▶ _Exercise goal_
Each line of the data below holding the word "none" must be copied.

▶ _Material provided_
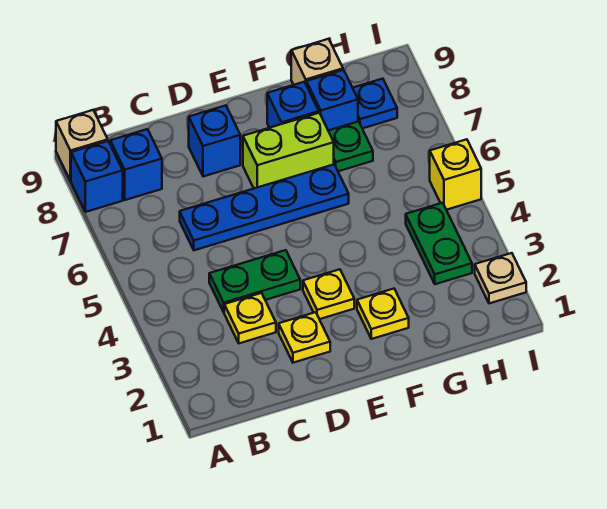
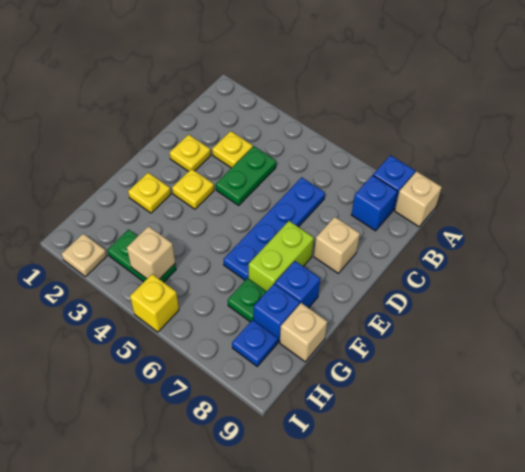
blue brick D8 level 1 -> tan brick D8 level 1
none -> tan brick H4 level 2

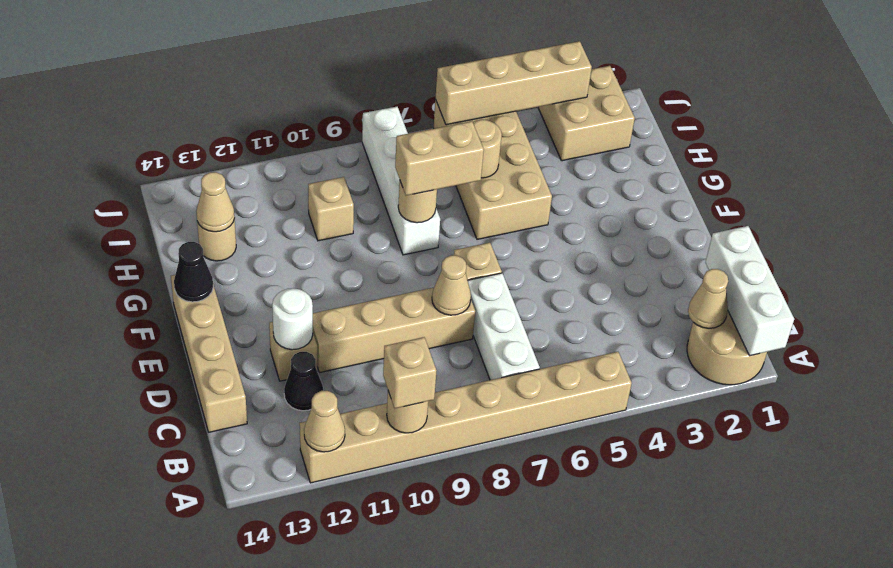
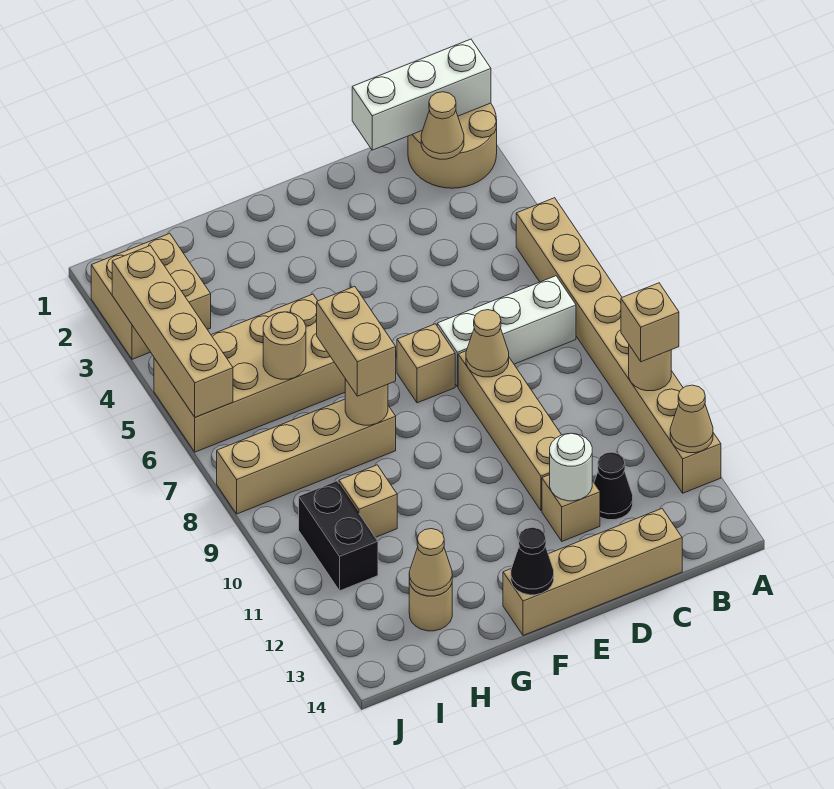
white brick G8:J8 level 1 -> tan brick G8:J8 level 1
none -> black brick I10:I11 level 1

▶ _Response area_
none -> tan brick H4 level 2
none -> black brick I10:I11 level 1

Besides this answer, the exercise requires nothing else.